▶ Task to carry out: Below, find the line containing "MIC2: MAX9814 -> KY-038"; from there to the final line, print every line exactly and skip the pictures.
▼▼▼
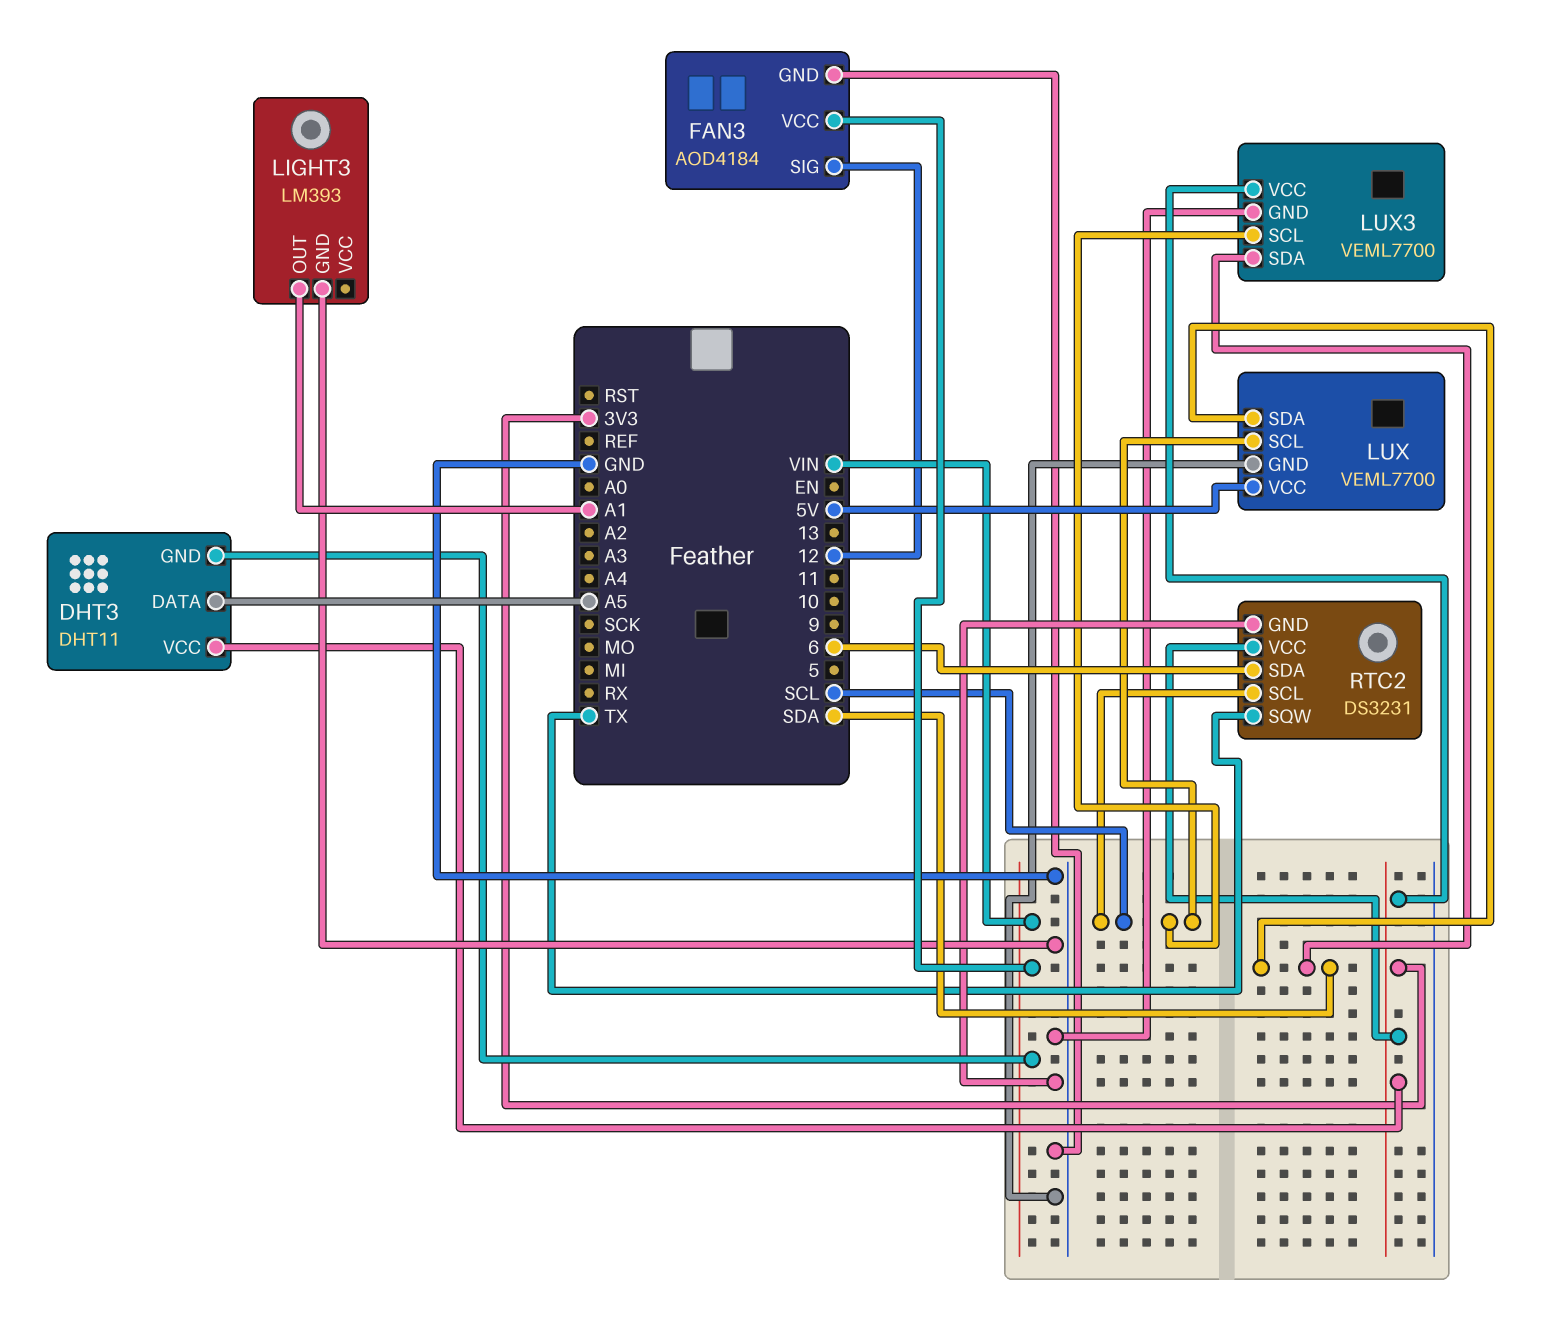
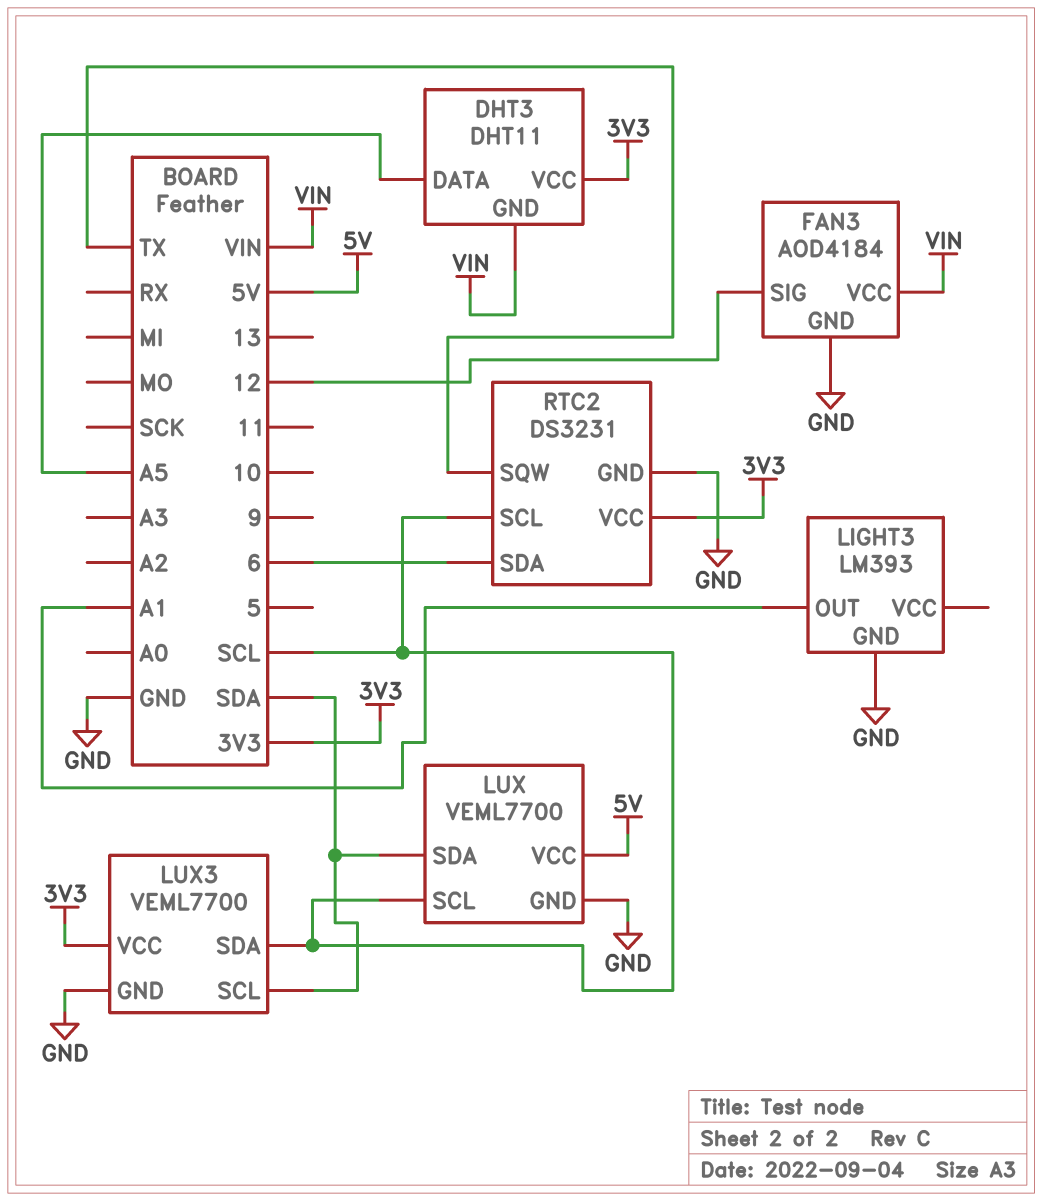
LUX3 pin SCL: SCL -> SDA
LUX3 pin SDA: SDA -> SCL

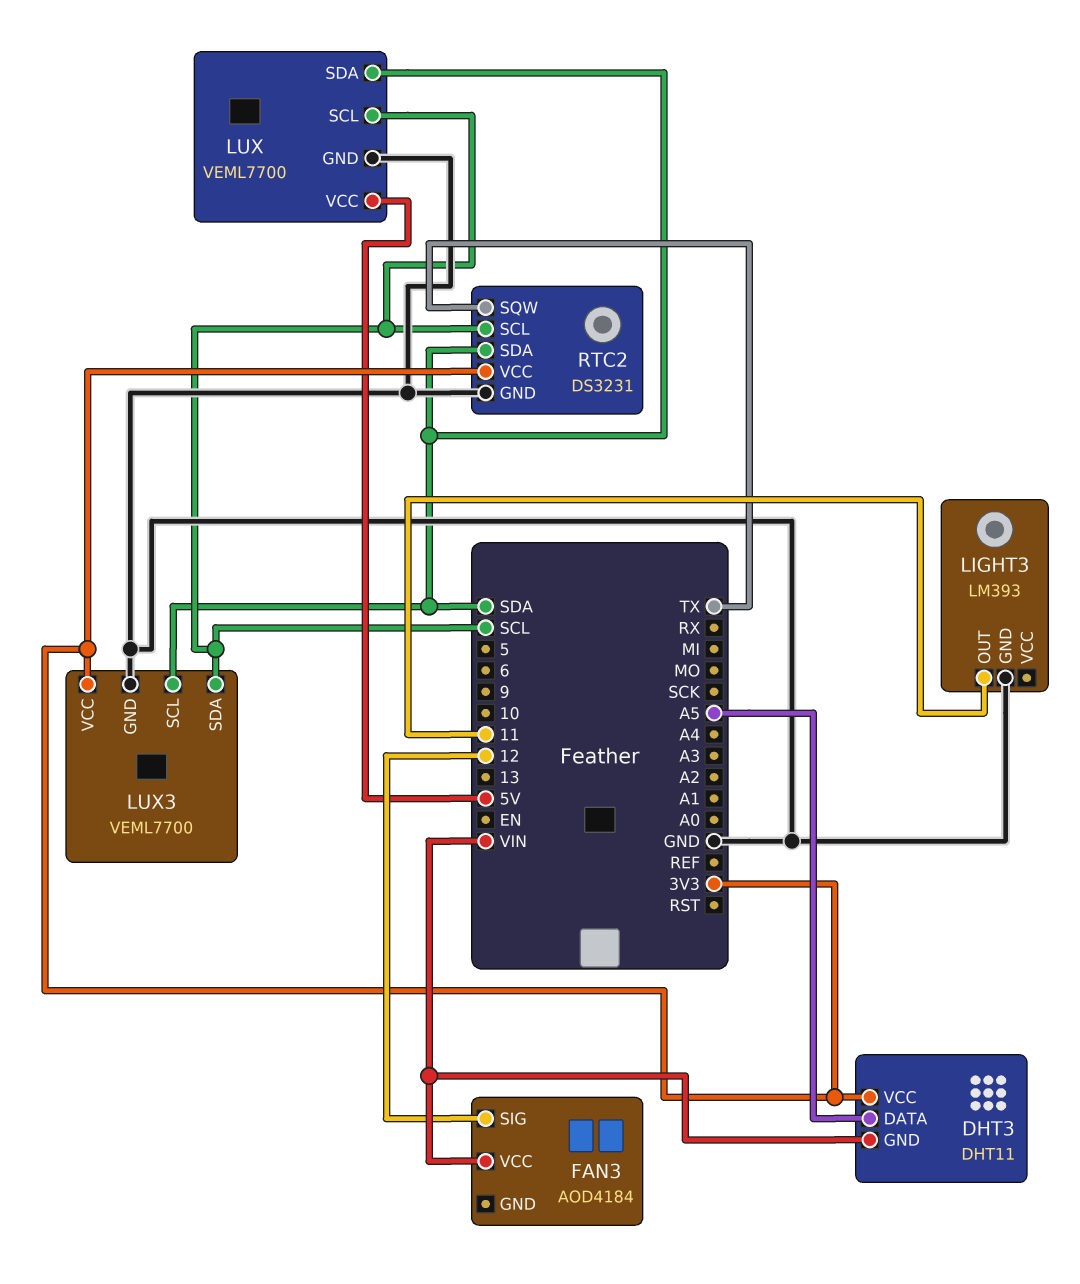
FAN3 pin GND: GND -> none
LIGHT3 pin OUT: A1 -> 11
RTC2 pin SDA: 6 -> SDA

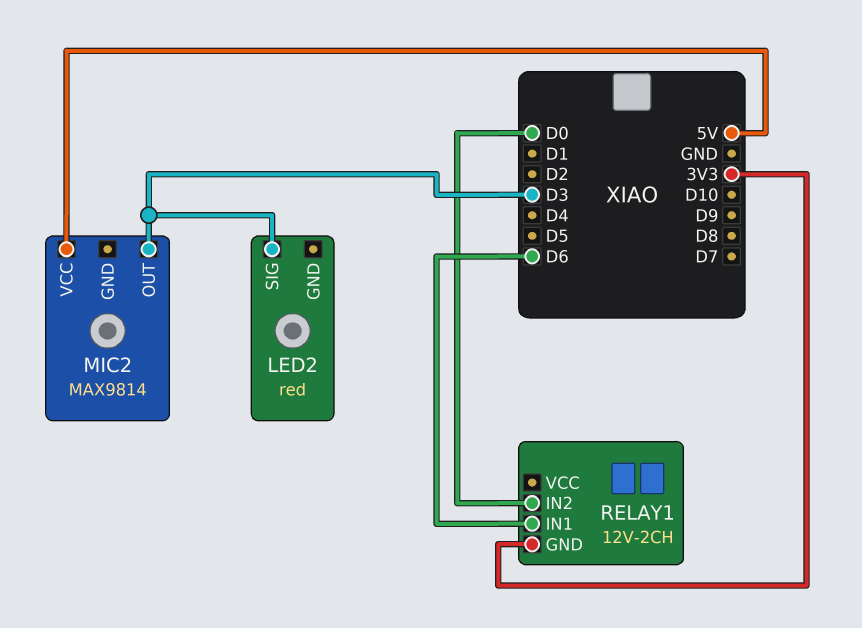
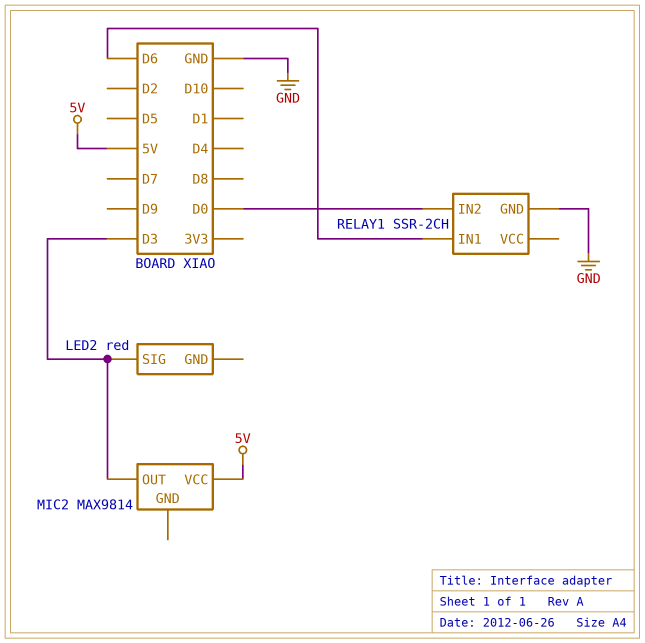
RELAY1: 12V-2CH -> SSR-2CH
RELAY1 pin GND: 3V3 -> GND

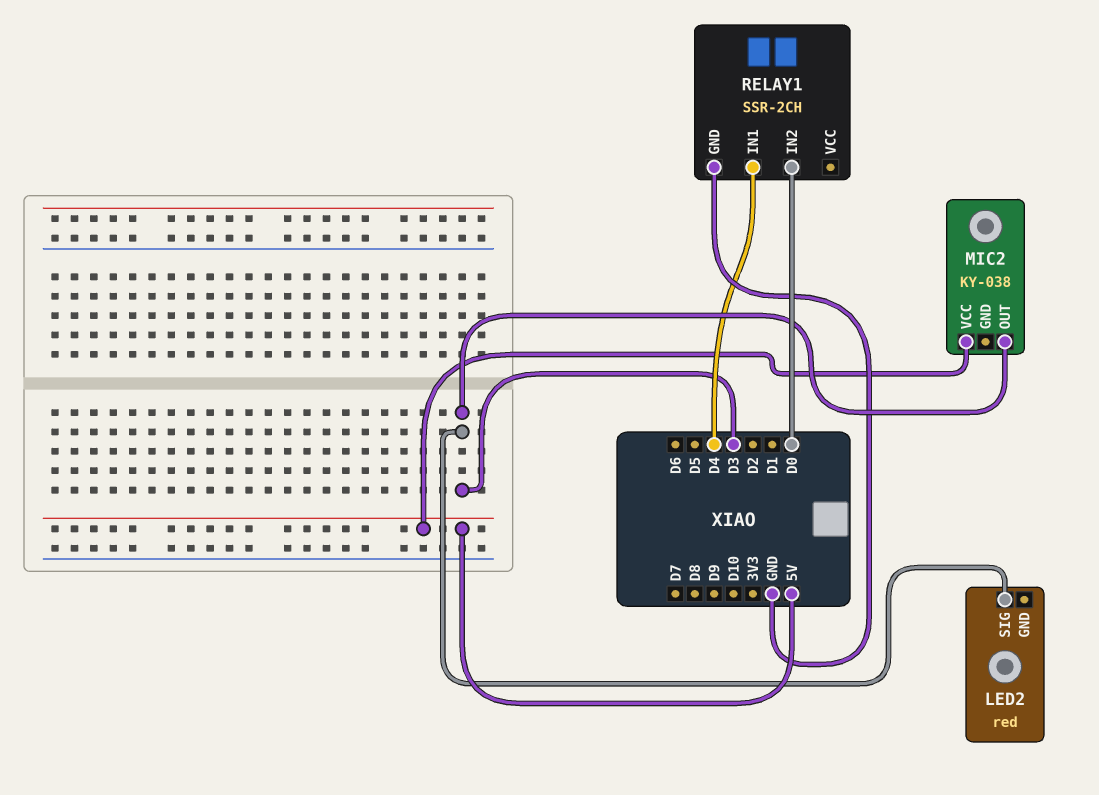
MIC2: MAX9814 -> KY-038
RELAY1 pin IN1: D6 -> D4

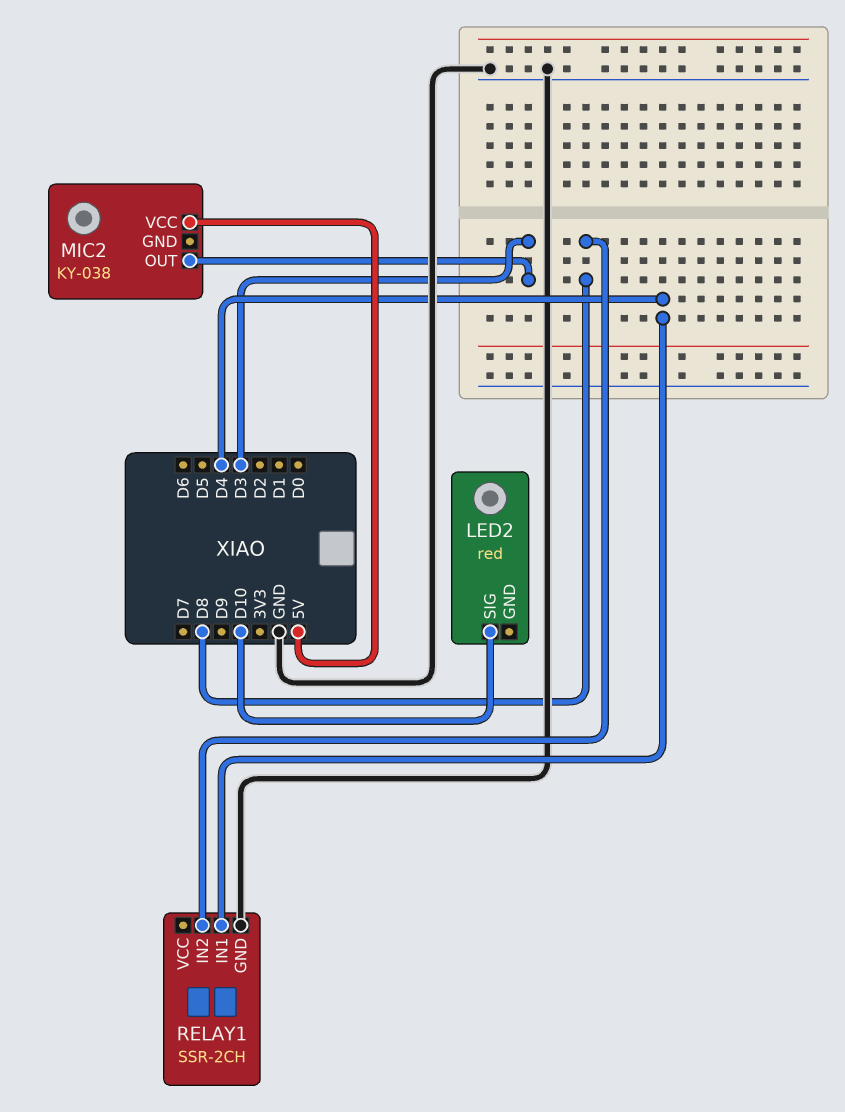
LED2 pin SIG: D3 -> D10
RELAY1 pin IN2: D0 -> D8

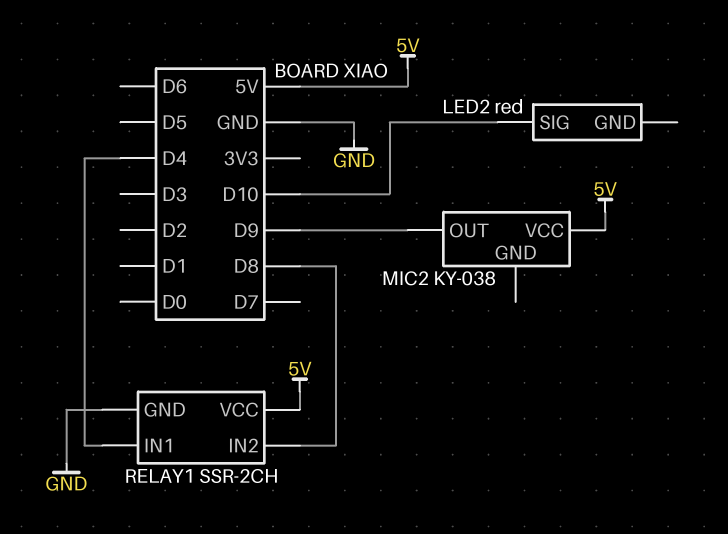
MIC2 pin OUT: D3 -> D9
RELAY1 pin VCC: none -> 5V

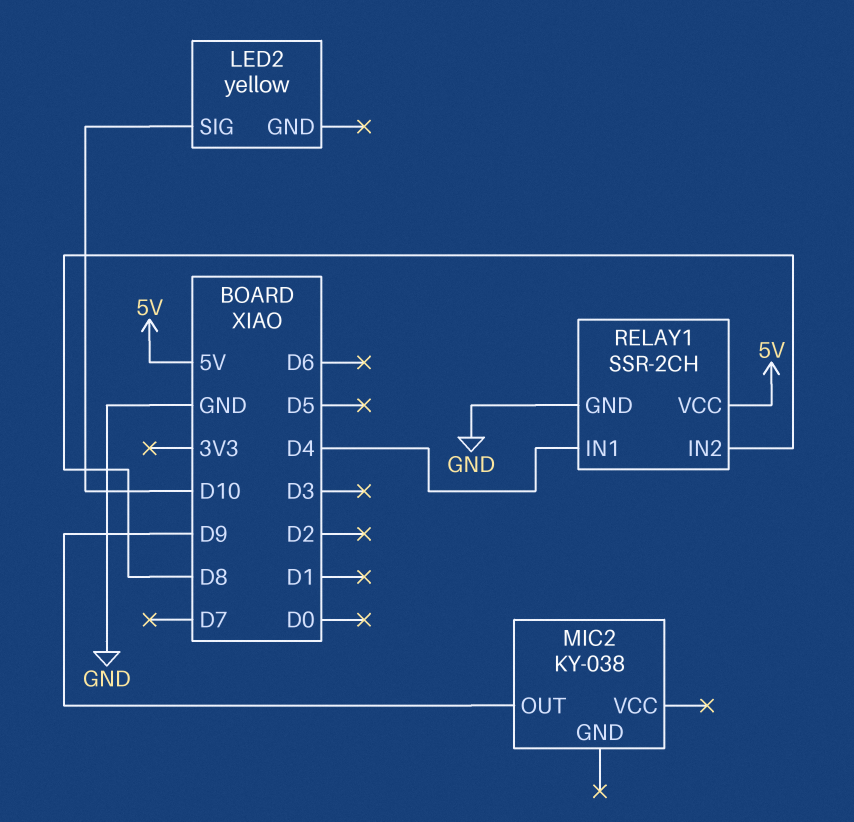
LED2: red -> yellow
MIC2 pin VCC: 5V -> none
▲▲▲
▶ Result for this task:
MIC2: MAX9814 -> KY-038
RELAY1 pin IN1: D6 -> D4

LED2 pin SIG: D3 -> D10
RELAY1 pin IN2: D0 -> D8

MIC2 pin OUT: D3 -> D9
RELAY1 pin VCC: none -> 5V

LED2: red -> yellow
MIC2 pin VCC: 5V -> none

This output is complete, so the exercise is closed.